• _Brief_
Give back, word for word, the lines in the listing below from the one holding "RELAY1 pin GND: 3V3 -> GND" down to the one holding "GPS pin VCC: 5V -> GND", both ends included.
*** Opening of Exercise data ***
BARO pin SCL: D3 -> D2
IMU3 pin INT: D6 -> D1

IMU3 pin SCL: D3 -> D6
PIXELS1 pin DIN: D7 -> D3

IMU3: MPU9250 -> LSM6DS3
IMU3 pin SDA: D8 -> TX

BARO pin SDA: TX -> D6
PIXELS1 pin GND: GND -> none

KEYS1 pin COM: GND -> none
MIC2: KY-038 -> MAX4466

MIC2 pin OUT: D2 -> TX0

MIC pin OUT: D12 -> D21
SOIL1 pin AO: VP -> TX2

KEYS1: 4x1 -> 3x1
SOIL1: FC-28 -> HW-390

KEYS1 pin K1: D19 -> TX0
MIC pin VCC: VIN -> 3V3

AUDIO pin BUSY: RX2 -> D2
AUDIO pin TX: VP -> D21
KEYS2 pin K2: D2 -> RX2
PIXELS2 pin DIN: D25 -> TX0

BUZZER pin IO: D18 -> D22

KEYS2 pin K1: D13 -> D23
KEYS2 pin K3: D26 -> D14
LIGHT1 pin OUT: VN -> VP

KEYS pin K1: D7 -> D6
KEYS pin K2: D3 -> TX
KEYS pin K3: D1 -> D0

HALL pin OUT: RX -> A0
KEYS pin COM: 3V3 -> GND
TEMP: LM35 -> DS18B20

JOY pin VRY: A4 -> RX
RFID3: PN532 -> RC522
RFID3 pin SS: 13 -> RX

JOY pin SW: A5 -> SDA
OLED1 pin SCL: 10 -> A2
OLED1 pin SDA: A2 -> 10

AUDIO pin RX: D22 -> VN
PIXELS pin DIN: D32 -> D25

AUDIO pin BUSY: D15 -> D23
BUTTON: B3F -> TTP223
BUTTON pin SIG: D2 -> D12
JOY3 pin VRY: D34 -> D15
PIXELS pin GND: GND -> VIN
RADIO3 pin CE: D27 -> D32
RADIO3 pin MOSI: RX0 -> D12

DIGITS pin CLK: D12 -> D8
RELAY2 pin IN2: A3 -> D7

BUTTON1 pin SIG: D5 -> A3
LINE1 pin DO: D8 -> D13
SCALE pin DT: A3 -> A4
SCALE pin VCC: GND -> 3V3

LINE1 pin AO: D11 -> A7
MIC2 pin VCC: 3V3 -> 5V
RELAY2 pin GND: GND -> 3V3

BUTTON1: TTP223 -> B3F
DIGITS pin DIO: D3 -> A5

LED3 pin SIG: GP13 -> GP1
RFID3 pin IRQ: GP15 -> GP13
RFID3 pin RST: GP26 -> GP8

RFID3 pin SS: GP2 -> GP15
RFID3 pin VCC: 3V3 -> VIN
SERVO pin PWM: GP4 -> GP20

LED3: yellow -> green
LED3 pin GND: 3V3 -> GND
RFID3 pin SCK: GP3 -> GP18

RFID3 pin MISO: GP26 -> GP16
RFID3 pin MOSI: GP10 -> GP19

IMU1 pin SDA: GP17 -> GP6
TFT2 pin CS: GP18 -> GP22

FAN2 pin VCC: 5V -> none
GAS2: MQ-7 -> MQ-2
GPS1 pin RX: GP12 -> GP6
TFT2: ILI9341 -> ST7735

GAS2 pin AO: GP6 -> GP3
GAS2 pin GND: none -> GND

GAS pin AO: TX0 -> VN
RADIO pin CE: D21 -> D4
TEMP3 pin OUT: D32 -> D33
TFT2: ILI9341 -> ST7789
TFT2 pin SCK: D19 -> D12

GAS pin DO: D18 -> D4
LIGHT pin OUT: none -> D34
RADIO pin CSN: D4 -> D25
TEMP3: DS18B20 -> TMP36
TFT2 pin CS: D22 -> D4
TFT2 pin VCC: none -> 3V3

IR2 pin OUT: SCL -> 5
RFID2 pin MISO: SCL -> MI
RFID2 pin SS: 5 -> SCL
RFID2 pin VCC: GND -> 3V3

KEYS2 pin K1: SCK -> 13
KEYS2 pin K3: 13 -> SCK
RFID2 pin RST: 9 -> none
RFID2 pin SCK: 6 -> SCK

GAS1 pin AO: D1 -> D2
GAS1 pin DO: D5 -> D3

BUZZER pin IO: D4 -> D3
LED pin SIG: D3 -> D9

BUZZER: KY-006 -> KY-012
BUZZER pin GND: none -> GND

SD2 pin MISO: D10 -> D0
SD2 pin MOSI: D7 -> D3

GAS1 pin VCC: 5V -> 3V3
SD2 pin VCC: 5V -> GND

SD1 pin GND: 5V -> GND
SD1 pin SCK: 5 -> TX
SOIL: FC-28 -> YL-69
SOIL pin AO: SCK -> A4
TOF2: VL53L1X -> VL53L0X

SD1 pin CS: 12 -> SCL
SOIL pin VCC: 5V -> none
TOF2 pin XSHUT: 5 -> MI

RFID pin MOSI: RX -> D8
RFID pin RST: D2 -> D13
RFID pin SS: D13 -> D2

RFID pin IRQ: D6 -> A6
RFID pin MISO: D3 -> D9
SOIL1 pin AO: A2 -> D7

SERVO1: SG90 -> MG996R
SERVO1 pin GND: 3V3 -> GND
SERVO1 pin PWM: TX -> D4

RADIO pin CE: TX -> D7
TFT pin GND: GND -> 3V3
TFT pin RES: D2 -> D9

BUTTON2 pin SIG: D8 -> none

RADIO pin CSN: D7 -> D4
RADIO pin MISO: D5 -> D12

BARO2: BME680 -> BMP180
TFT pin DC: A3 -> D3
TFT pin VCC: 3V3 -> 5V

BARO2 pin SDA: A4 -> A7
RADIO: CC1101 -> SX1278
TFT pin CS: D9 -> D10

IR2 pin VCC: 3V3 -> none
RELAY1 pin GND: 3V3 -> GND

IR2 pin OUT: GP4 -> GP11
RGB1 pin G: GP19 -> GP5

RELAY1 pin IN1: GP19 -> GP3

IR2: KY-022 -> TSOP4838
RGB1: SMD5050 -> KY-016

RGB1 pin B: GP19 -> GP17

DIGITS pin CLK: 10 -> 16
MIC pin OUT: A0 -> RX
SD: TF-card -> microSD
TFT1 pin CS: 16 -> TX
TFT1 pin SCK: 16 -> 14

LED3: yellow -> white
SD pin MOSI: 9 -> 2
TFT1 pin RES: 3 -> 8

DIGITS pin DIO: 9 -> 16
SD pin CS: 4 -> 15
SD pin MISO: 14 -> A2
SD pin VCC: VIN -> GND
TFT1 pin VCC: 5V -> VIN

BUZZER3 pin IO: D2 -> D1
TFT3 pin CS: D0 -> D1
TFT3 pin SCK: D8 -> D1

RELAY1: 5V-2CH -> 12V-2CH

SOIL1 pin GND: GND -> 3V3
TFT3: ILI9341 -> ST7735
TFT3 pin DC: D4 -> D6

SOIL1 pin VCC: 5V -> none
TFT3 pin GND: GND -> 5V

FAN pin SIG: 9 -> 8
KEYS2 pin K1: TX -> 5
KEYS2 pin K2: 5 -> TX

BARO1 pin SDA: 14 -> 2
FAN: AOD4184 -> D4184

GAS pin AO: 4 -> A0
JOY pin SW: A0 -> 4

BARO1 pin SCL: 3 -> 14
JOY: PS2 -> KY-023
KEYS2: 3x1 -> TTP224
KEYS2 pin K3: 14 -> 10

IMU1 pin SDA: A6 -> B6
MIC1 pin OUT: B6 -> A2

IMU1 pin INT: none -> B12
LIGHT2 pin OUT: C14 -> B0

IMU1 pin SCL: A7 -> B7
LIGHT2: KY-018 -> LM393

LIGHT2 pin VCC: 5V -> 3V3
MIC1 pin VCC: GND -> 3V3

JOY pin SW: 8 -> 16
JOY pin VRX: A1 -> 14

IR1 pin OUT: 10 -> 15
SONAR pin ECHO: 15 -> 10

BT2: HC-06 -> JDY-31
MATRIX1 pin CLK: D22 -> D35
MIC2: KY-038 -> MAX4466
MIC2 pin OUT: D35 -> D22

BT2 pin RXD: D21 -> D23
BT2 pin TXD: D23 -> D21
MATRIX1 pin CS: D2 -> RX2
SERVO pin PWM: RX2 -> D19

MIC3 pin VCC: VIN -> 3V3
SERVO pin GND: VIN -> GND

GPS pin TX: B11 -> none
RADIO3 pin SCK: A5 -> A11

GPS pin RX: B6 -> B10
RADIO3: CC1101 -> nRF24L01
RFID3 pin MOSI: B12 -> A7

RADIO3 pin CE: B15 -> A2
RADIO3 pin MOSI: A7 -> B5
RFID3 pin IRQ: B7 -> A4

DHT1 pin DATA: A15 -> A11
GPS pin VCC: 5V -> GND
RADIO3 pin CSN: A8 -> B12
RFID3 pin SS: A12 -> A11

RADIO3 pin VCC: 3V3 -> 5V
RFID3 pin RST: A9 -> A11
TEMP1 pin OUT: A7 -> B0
*** Close of Exercise data ***
• _Answer space_
RELAY1 pin GND: 3V3 -> GND

IR2 pin OUT: GP4 -> GP11
RGB1 pin G: GP19 -> GP5

RELAY1 pin IN1: GP19 -> GP3

IR2: KY-022 -> TSOP4838
RGB1: SMD5050 -> KY-016

RGB1 pin B: GP19 -> GP17

DIGITS pin CLK: 10 -> 16
MIC pin OUT: A0 -> RX
SD: TF-card -> microSD
TFT1 pin CS: 16 -> TX
TFT1 pin SCK: 16 -> 14

LED3: yellow -> white
SD pin MOSI: 9 -> 2
TFT1 pin RES: 3 -> 8

DIGITS pin DIO: 9 -> 16
SD pin CS: 4 -> 15
SD pin MISO: 14 -> A2
SD pin VCC: VIN -> GND
TFT1 pin VCC: 5V -> VIN

BUZZER3 pin IO: D2 -> D1
TFT3 pin CS: D0 -> D1
TFT3 pin SCK: D8 -> D1

RELAY1: 5V-2CH -> 12V-2CH

SOIL1 pin GND: GND -> 3V3
TFT3: ILI9341 -> ST7735
TFT3 pin DC: D4 -> D6

SOIL1 pin VCC: 5V -> none
TFT3 pin GND: GND -> 5V

FAN pin SIG: 9 -> 8
KEYS2 pin K1: TX -> 5
KEYS2 pin K2: 5 -> TX

BARO1 pin SDA: 14 -> 2
FAN: AOD4184 -> D4184

GAS pin AO: 4 -> A0
JOY pin SW: A0 -> 4

BARO1 pin SCL: 3 -> 14
JOY: PS2 -> KY-023
KEYS2: 3x1 -> TTP224
KEYS2 pin K3: 14 -> 10

IMU1 pin SDA: A6 -> B6
MIC1 pin OUT: B6 -> A2

IMU1 pin INT: none -> B12
LIGHT2 pin OUT: C14 -> B0

IMU1 pin SCL: A7 -> B7
LIGHT2: KY-018 -> LM393

LIGHT2 pin VCC: 5V -> 3V3
MIC1 pin VCC: GND -> 3V3

JOY pin SW: 8 -> 16
JOY pin VRX: A1 -> 14

IR1 pin OUT: 10 -> 15
SONAR pin ECHO: 15 -> 10

BT2: HC-06 -> JDY-31
MATRIX1 pin CLK: D22 -> D35
MIC2: KY-038 -> MAX4466
MIC2 pin OUT: D35 -> D22

BT2 pin RXD: D21 -> D23
BT2 pin TXD: D23 -> D21
MATRIX1 pin CS: D2 -> RX2
SERVO pin PWM: RX2 -> D19

MIC3 pin VCC: VIN -> 3V3
SERVO pin GND: VIN -> GND

GPS pin TX: B11 -> none
RADIO3 pin SCK: A5 -> A11

GPS pin RX: B6 -> B10
RADIO3: CC1101 -> nRF24L01
RFID3 pin MOSI: B12 -> A7

RADIO3 pin CE: B15 -> A2
RADIO3 pin MOSI: A7 -> B5
RFID3 pin IRQ: B7 -> A4

DHT1 pin DATA: A15 -> A11
GPS pin VCC: 5V -> GND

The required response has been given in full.